# Prompt:
In the data, find each line where the word "gray" appears and list that line.

Shape state change listings:
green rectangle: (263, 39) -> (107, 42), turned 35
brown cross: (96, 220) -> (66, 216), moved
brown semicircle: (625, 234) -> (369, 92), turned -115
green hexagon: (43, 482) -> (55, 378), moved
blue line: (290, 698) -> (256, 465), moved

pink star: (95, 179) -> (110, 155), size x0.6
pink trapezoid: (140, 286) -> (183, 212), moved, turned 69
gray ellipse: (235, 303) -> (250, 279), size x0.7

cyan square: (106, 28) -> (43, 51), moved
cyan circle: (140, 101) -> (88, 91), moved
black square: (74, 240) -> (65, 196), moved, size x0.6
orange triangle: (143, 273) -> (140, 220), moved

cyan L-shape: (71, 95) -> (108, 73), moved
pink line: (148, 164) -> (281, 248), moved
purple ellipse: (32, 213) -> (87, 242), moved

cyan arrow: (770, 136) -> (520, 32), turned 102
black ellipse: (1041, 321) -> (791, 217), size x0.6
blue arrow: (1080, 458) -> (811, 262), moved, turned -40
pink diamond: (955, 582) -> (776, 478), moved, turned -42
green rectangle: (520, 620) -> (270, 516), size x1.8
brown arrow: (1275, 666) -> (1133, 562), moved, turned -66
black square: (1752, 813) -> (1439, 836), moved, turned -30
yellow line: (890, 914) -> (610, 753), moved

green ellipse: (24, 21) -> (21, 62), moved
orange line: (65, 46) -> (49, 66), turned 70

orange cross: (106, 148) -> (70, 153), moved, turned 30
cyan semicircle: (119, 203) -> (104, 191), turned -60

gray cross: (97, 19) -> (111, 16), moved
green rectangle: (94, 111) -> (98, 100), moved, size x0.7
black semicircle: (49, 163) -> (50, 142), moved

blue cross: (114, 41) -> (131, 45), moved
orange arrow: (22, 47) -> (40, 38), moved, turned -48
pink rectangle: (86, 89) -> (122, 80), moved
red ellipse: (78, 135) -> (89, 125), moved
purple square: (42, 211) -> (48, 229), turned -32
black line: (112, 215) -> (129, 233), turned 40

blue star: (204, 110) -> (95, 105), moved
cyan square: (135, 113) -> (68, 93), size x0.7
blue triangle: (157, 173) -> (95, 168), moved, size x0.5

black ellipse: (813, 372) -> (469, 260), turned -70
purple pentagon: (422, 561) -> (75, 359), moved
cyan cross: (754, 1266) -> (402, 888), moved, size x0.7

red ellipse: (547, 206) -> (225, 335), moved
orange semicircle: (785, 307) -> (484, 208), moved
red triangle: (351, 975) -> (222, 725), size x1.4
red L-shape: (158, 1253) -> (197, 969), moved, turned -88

# Problem solution:
gray ellipse: (235, 303) -> (250, 279), size x0.7
gray cross: (97, 19) -> (111, 16), moved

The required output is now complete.